§ What you will do: Give back the lines below verbatim, omitting all pictures.

§ Raw data:
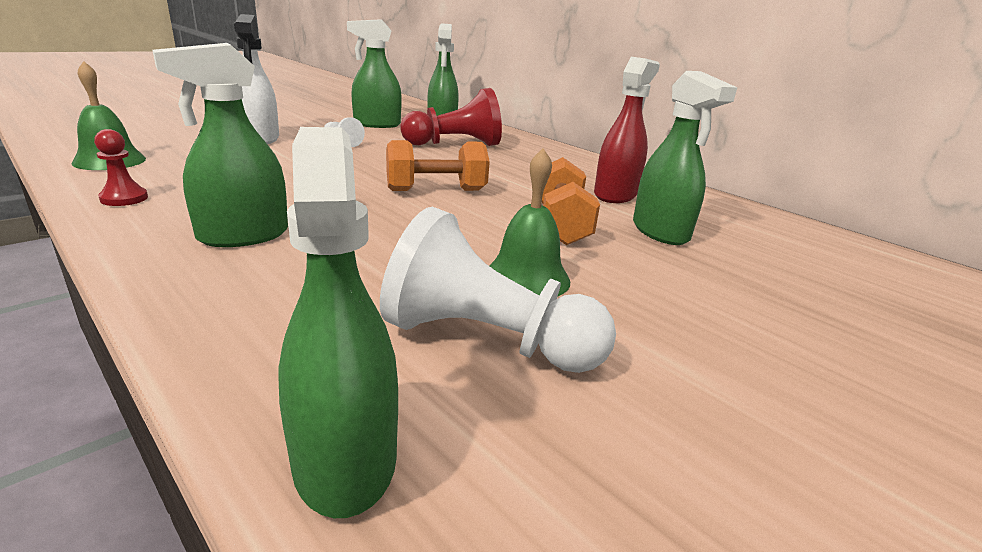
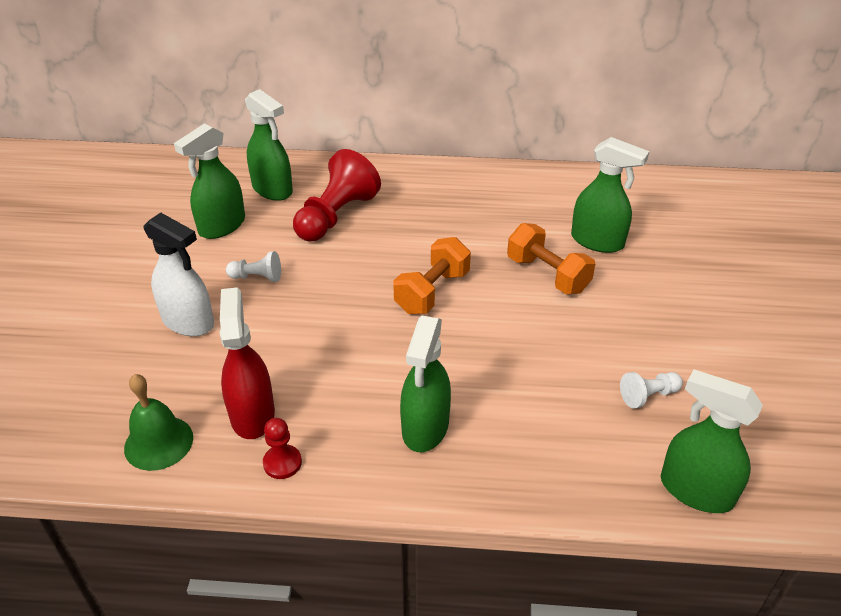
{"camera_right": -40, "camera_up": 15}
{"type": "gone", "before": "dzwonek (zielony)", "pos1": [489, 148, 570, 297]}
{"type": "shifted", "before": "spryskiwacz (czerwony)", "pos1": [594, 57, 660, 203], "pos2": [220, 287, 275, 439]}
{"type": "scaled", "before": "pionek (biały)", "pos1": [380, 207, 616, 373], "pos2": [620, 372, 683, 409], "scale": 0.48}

§ Written answer:
{"camera_right": -40, "camera_up": 15}
{"type": "gone", "before": "dzwonek (zielony)", "pos1": [489, 148, 570, 297]}
{"type": "shifted", "before": "spryskiwacz (czerwony)", "pos1": [594, 57, 660, 203], "pos2": [220, 287, 275, 439]}
{"type": "scaled", "before": "pionek (biały)", "pos1": [380, 207, 616, 373], "pos2": [620, 372, 683, 409], "scale": 0.48}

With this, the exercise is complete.